(Content revision data)
►
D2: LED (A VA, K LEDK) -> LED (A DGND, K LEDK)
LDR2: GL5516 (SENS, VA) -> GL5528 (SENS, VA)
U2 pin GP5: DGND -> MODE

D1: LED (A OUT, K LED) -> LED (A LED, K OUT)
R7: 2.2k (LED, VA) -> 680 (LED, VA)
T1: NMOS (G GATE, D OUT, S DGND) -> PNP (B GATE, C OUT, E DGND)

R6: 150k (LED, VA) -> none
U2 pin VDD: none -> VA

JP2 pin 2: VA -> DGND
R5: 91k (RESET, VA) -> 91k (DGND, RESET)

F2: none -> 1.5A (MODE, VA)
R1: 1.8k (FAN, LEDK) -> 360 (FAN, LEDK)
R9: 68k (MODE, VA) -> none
◄
►
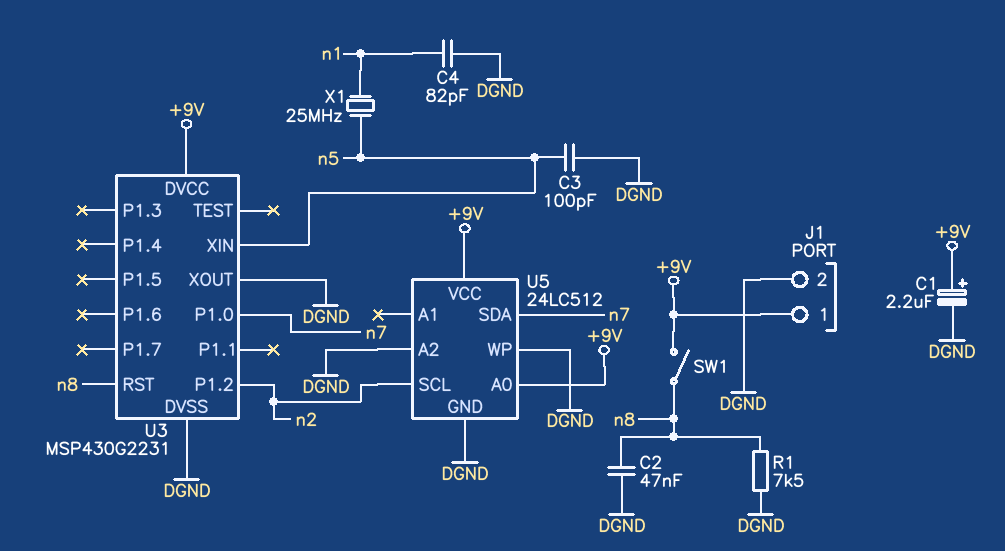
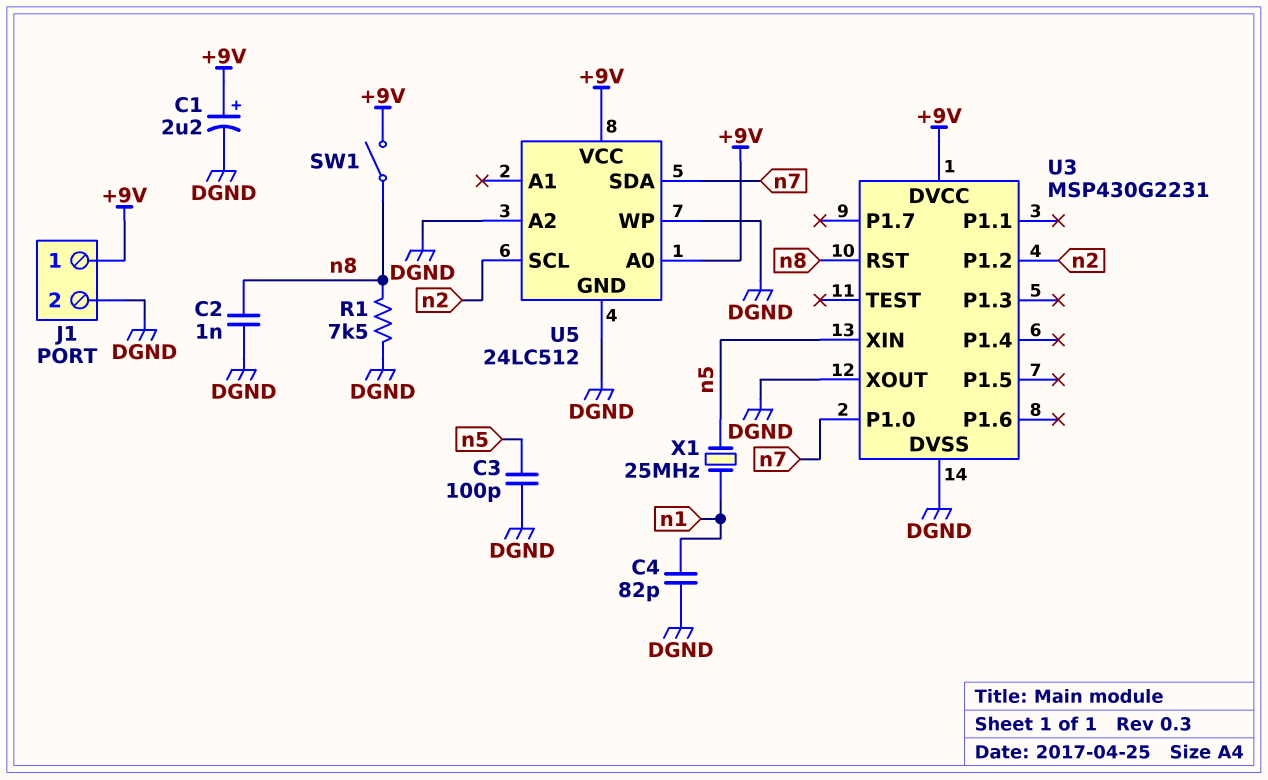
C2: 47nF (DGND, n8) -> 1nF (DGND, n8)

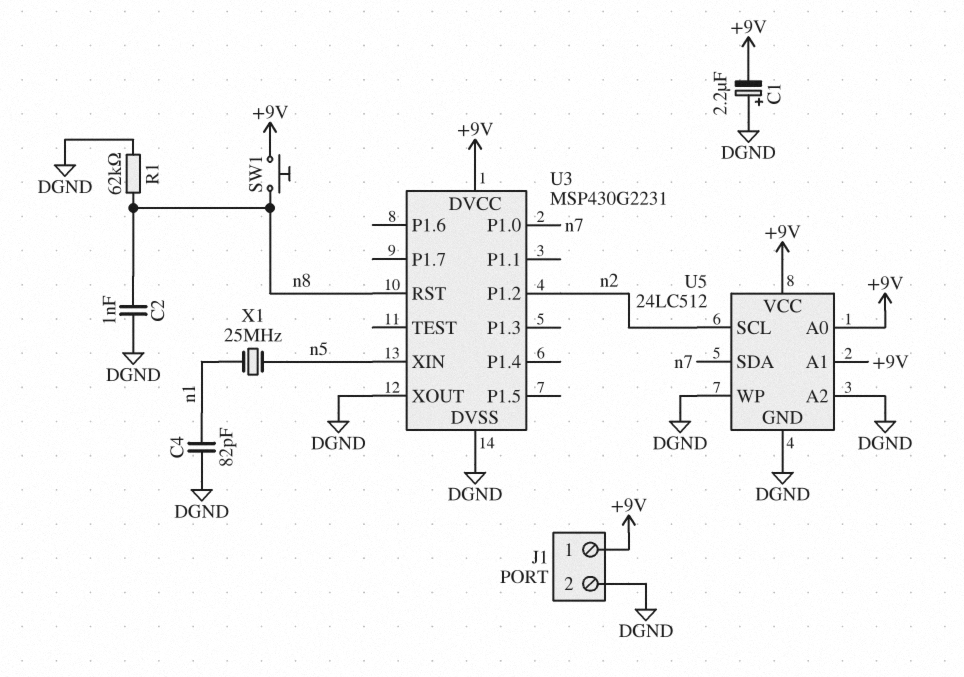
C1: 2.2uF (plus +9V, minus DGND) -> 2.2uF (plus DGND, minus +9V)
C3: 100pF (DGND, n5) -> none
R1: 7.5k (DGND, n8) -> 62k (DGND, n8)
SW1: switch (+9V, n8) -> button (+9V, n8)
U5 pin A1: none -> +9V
◄
►
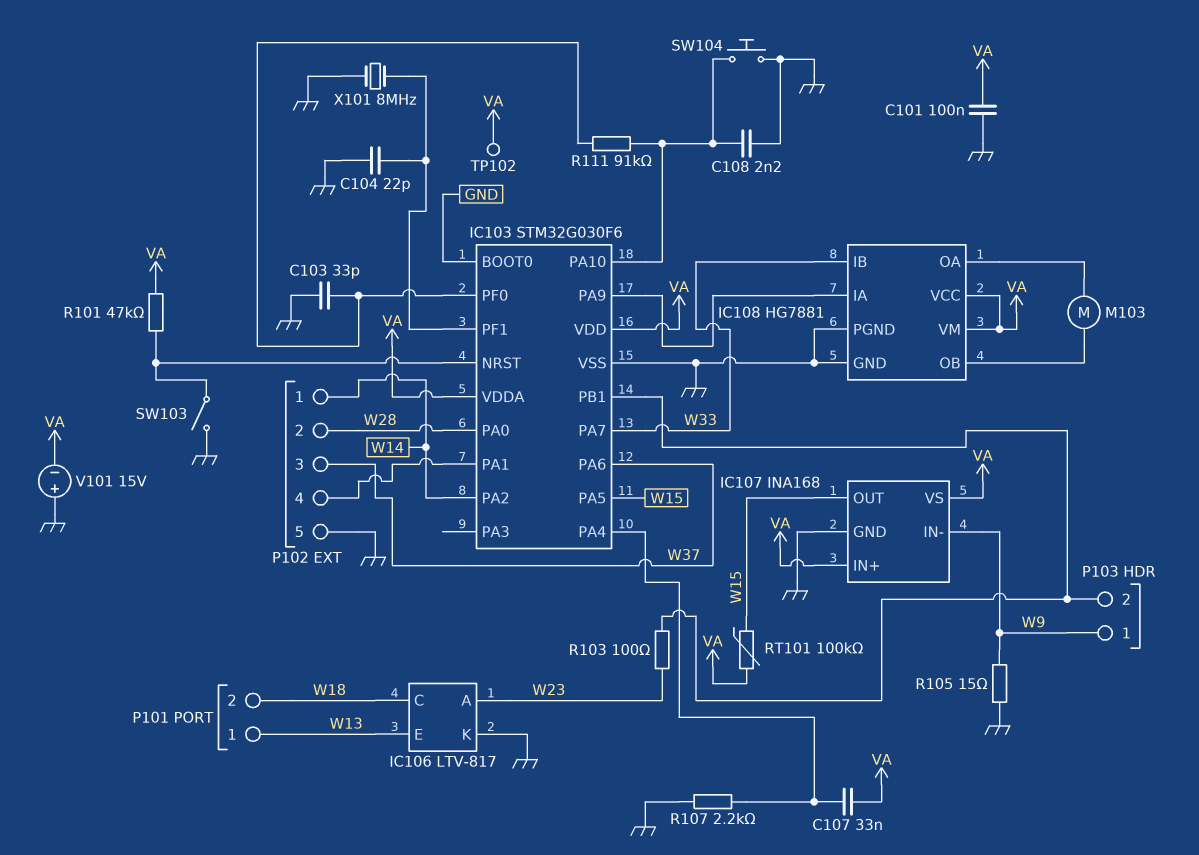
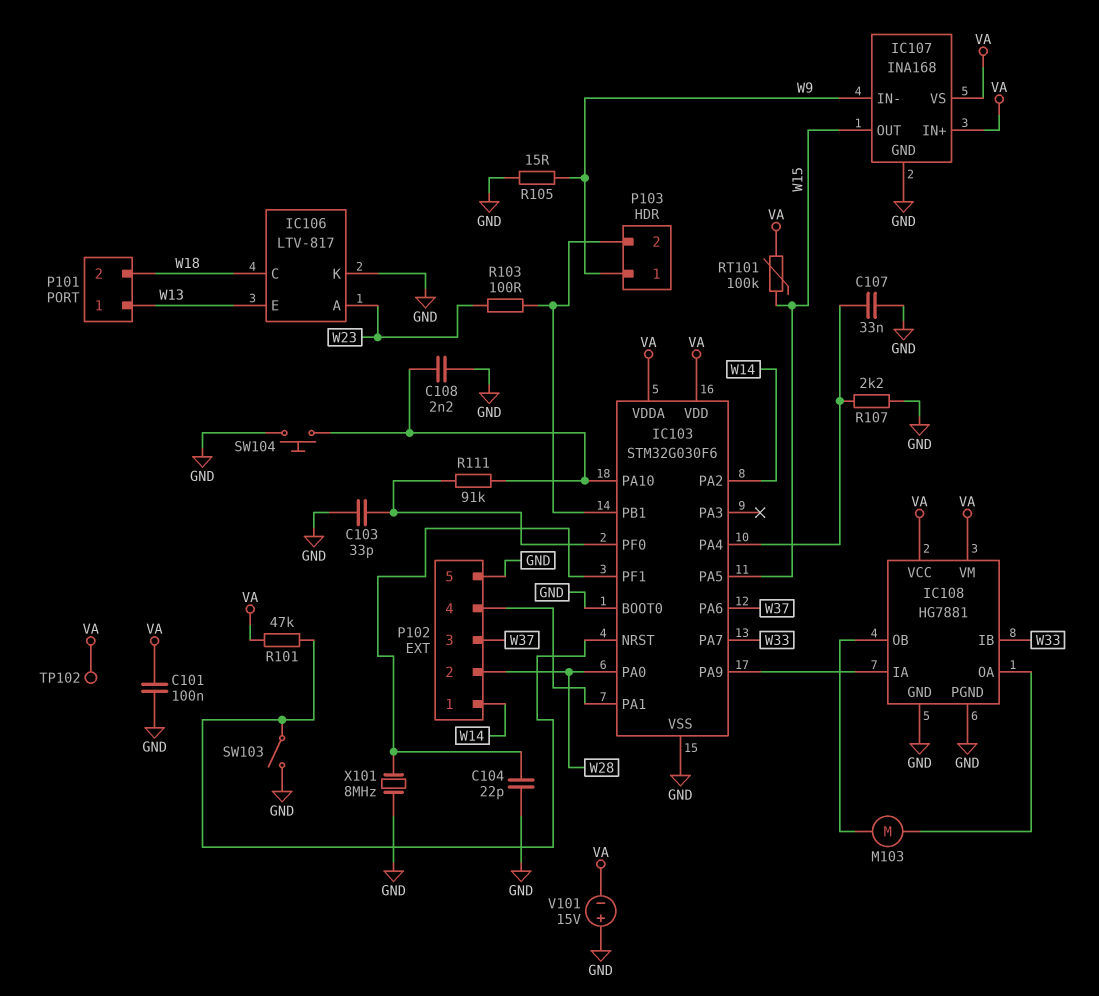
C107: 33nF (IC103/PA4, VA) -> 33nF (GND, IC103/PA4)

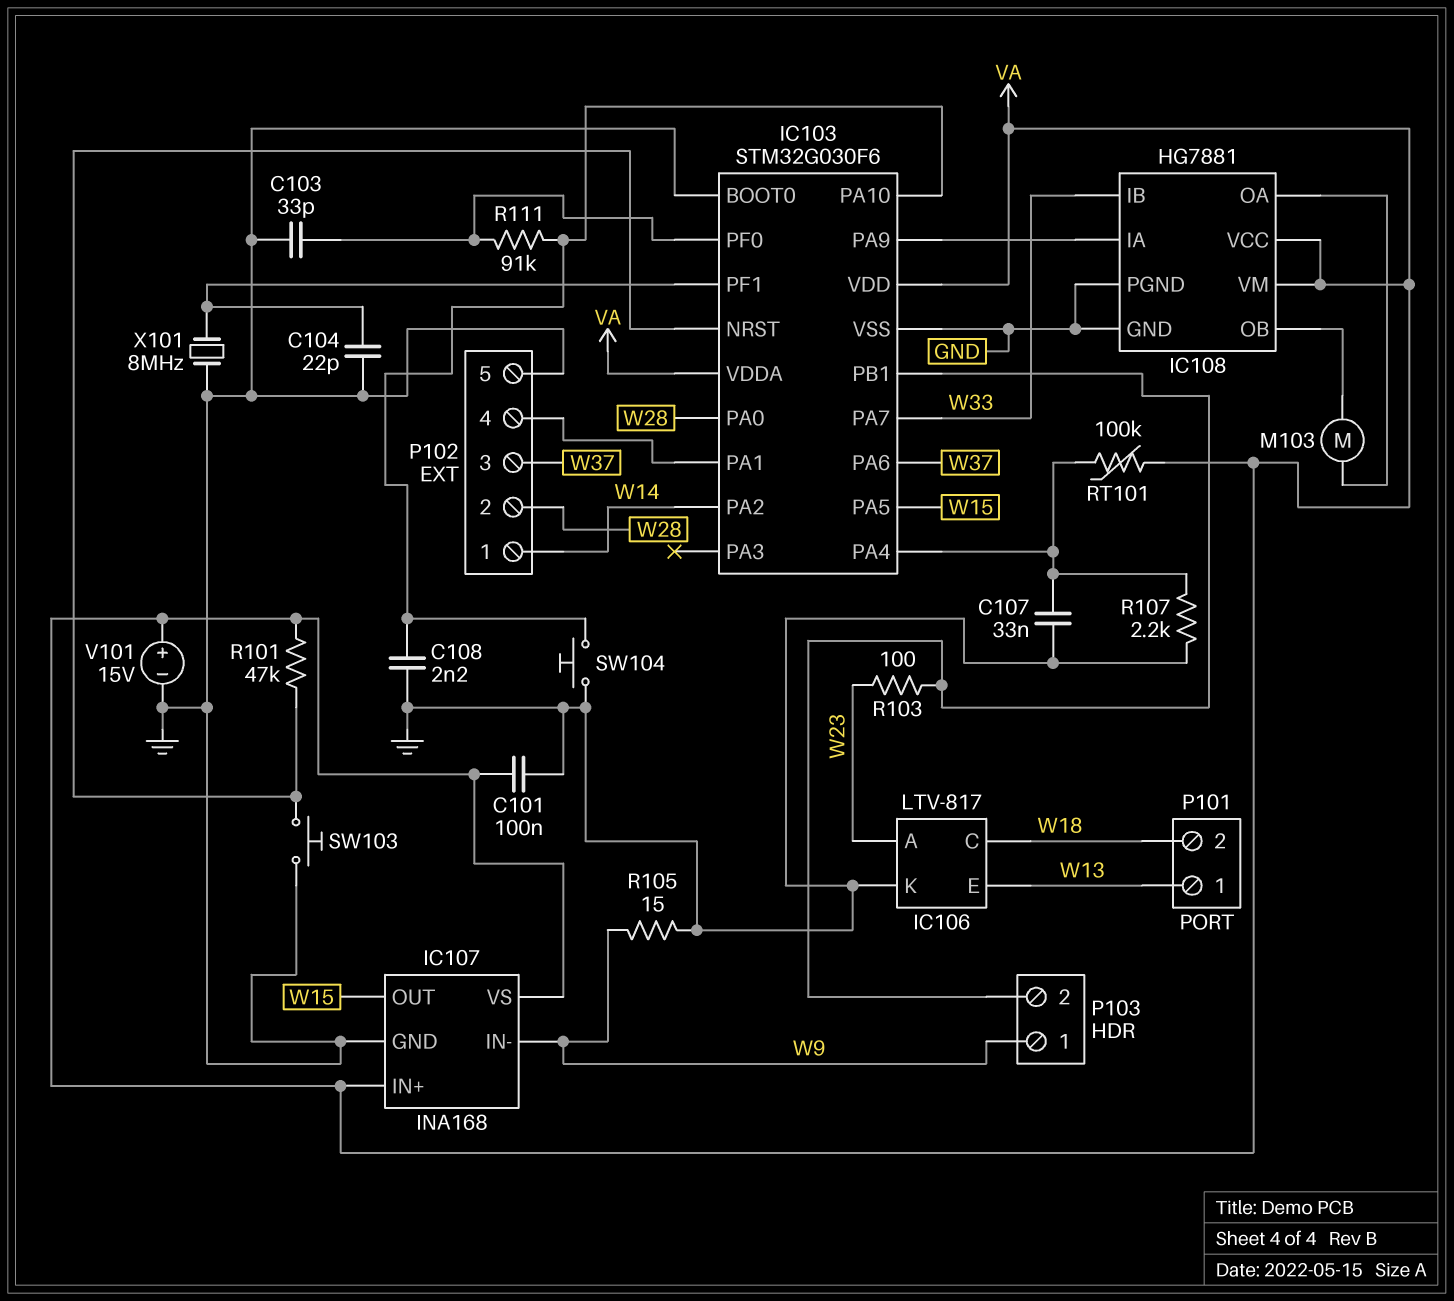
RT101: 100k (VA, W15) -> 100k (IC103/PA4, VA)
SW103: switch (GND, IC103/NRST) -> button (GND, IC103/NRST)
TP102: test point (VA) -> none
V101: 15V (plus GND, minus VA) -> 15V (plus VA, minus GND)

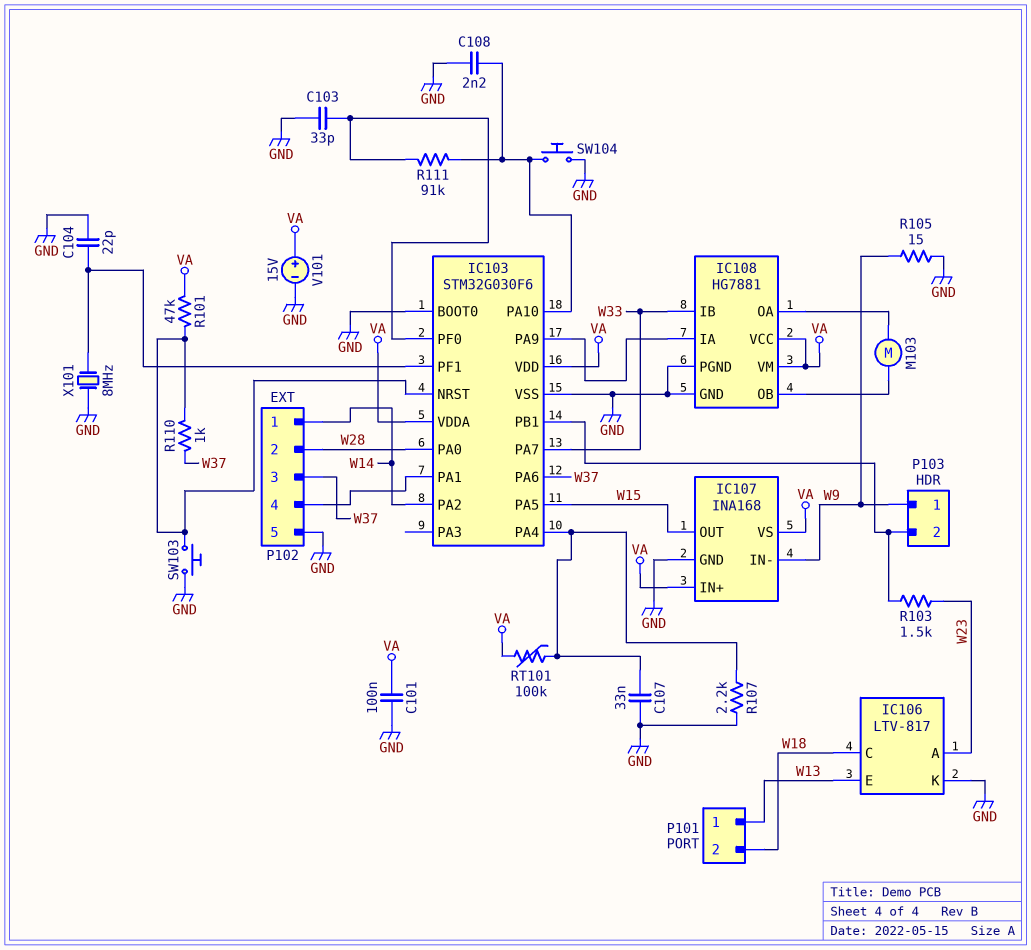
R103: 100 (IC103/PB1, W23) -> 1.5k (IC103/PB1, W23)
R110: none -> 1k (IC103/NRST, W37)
◄
For each line of the data that includes the word "plus", return a copy of it.

C1: 2.2uF (plus +9V, minus DGND) -> 2.2uF (plus DGND, minus +9V)
V101: 15V (plus GND, minus VA) -> 15V (plus VA, minus GND)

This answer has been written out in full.